---------- Supplied data
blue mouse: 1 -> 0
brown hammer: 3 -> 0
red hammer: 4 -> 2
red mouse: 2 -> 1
--------------------
---------- Supplied data
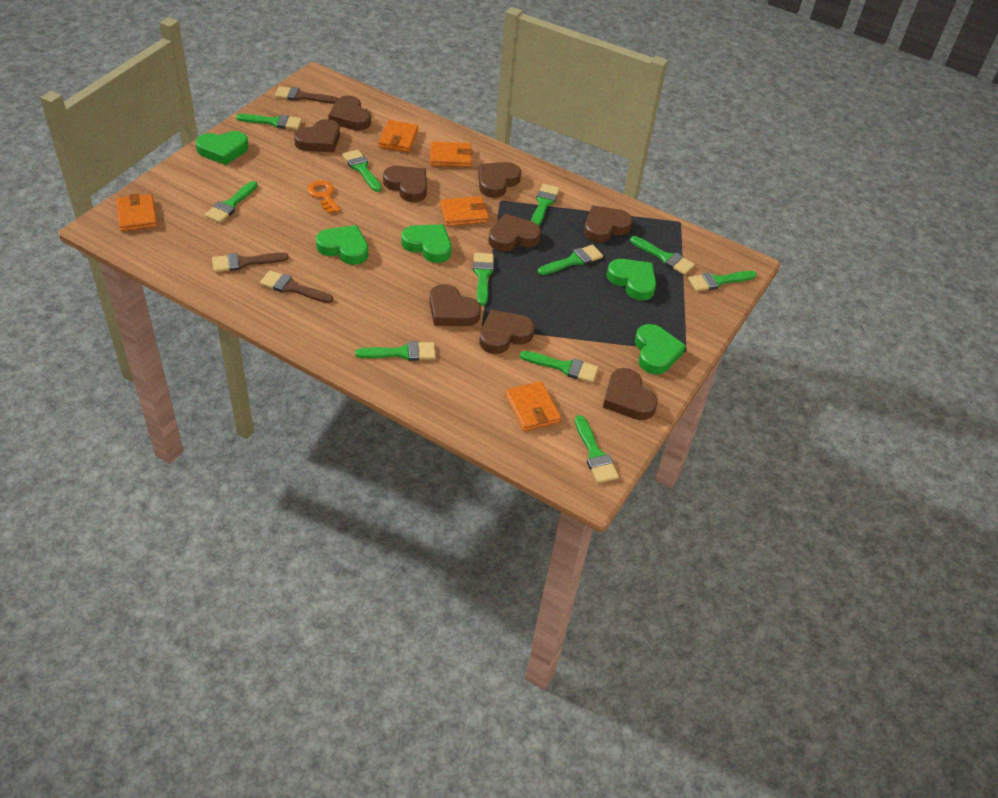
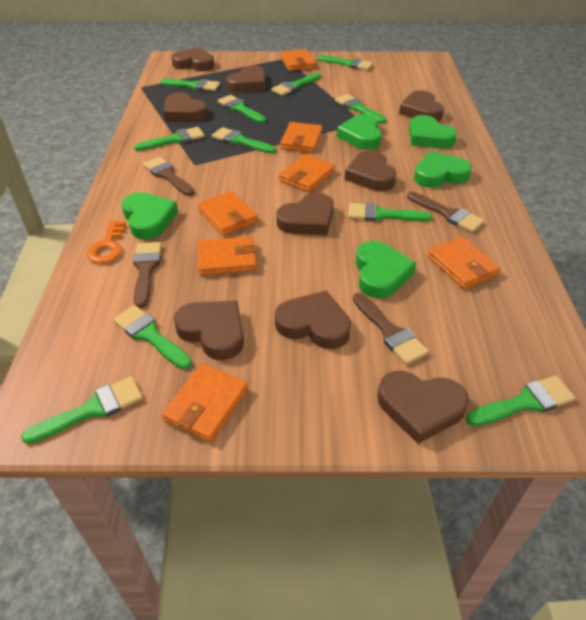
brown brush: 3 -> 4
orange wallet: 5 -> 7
--------------------
### Task
Retype exactly the lines above, from the one with "blue mouse: 1 -> 0" through the one with "red mouse: 2 -> 1", inclusive.

### Written solution
blue mouse: 1 -> 0
brown hammer: 3 -> 0
red hammer: 4 -> 2
red mouse: 2 -> 1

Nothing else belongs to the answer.